Data below:
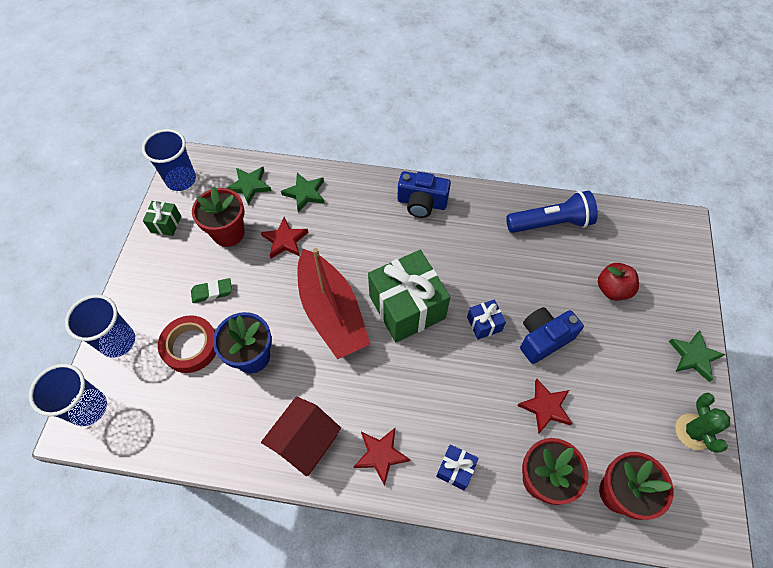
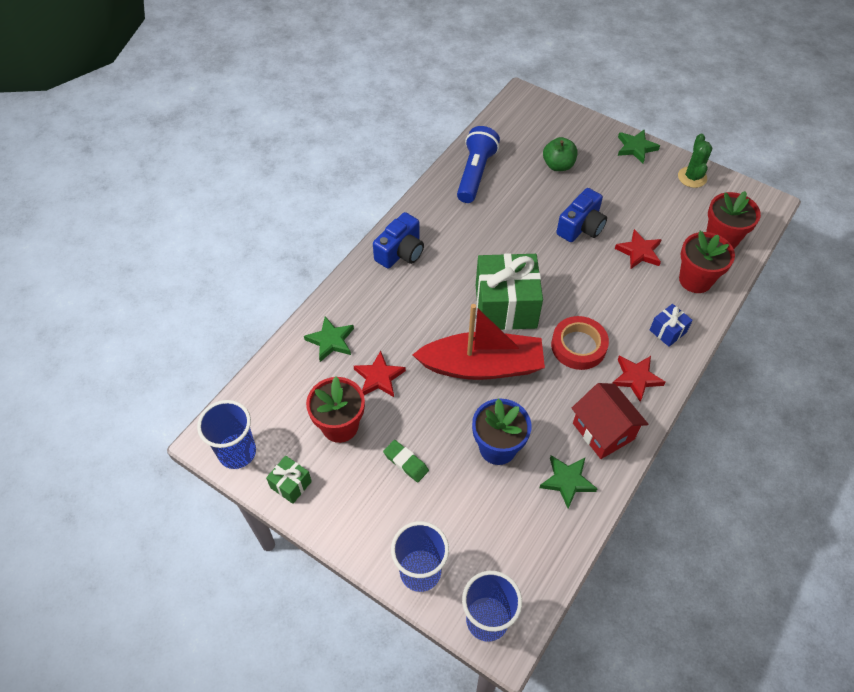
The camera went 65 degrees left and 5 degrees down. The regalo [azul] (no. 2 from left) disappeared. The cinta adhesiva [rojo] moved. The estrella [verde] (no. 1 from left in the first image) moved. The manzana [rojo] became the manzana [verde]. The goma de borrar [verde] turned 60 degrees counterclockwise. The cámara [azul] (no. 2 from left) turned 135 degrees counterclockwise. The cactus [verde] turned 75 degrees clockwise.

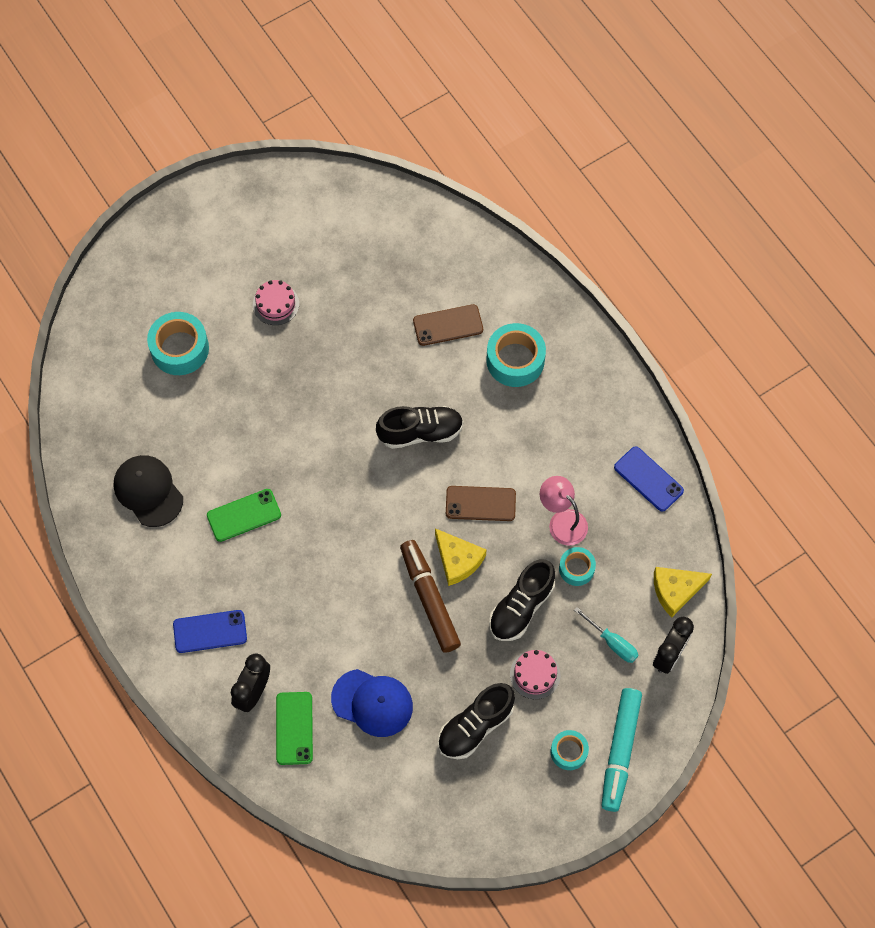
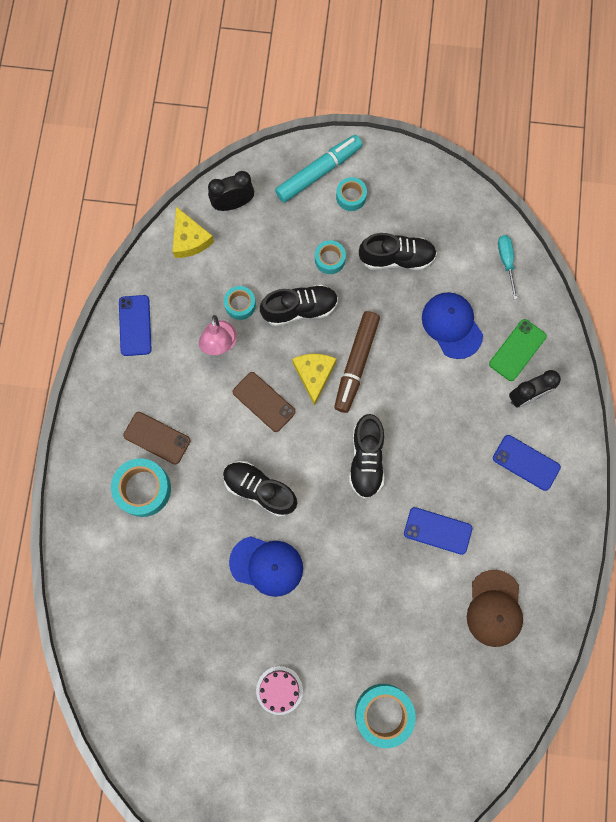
The camera went 140 degrees left and 10 degrees up. The gorra [azul] (no. 1 from left) appeared. The zapato [negro] (no. 3 from left) appeared. The móvil [marrón] (no. 1 from left) moved. The destornillador [turquesa] moved. The tarta [rosa] (no. 2 from left) was replaced by the cinta adhesiva [turquesa] (no. 3 from left). The gorra [negro] became the gorra [marrón]. The móvil [verde] (no. 1 from left) became the móvil [azul] (no. 2 from left). The queso [amarillo] (no. 2 from left in the first image) turned 45 degrees clockwise.

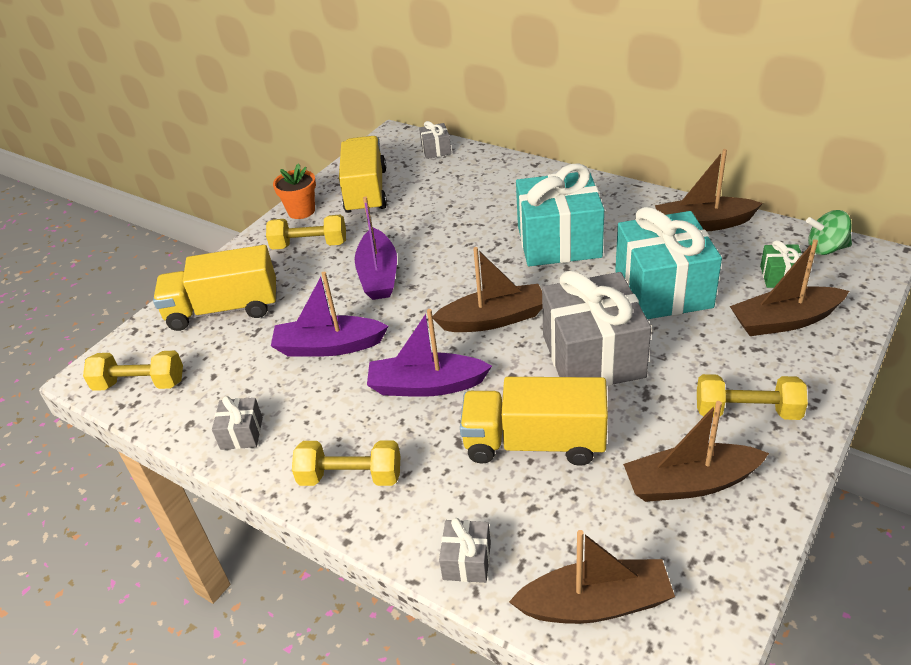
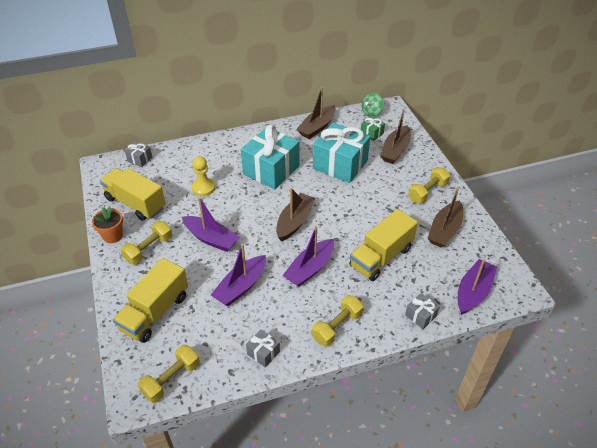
The camera went 55 degrees left and 5 degrees up. The regalo [gris] (no. 4 from left) disappeared. The peón [amarillo] appeared. The barco [marrón] (no. 2 from left) became the barco [morado] (no. 4 from left).

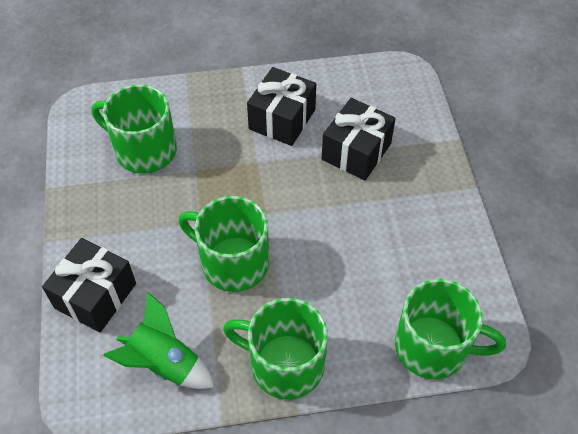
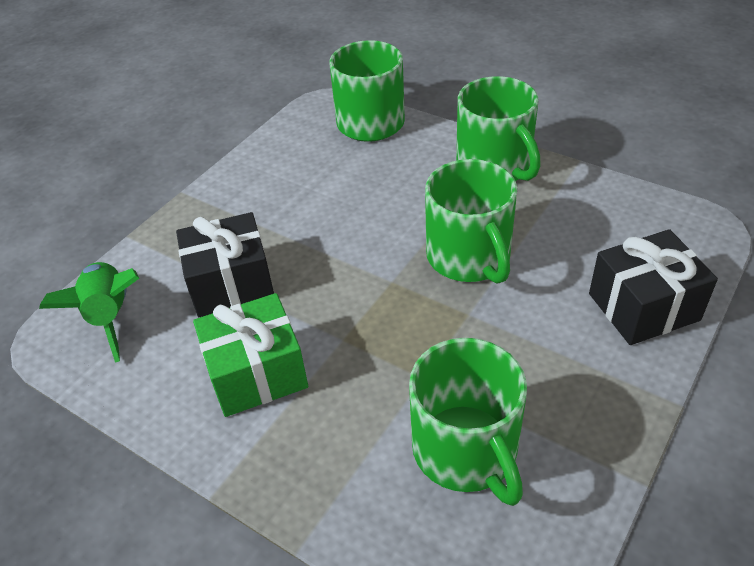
The camera went 135 degrees left and 10 degrees down. The cohete [verde] moved. The regalo [negro] (no. 2 from left) became the regalo [verde].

Work task:
Whenever images occur above, omit them and retype each line exactly as it stands.

Answer for this exercise:
The camera went 65 degrees left and 5 degrees down. The regalo [azul] (no. 2 from left) disappeared. The cinta adhesiva [rojo] moved. The estrella [verde] (no. 1 from left in the first image) moved. The manzana [rojo] became the manzana [verde]. The goma de borrar [verde] turned 60 degrees counterclockwise. The cámara [azul] (no. 2 from left) turned 135 degrees counterclockwise. The cactus [verde] turned 75 degrees clockwise.

The camera went 140 degrees left and 10 degrees up. The gorra [azul] (no. 1 from left) appeared. The zapato [negro] (no. 3 from left) appeared. The móvil [marrón] (no. 1 from left) moved. The destornillador [turquesa] moved. The tarta [rosa] (no. 2 from left) was replaced by the cinta adhesiva [turquesa] (no. 3 from left). The gorra [negro] became the gorra [marrón]. The móvil [verde] (no. 1 from left) became the móvil [azul] (no. 2 from left). The queso [amarillo] (no. 2 from left in the first image) turned 45 degrees clockwise.

The camera went 55 degrees left and 5 degrees up. The regalo [gris] (no. 4 from left) disappeared. The peón [amarillo] appeared. The barco [marrón] (no. 2 from left) became the barco [morado] (no. 4 from left).

The camera went 135 degrees left and 10 degrees down. The cohete [verde] moved. The regalo [negro] (no. 2 from left) became the regalo [verde].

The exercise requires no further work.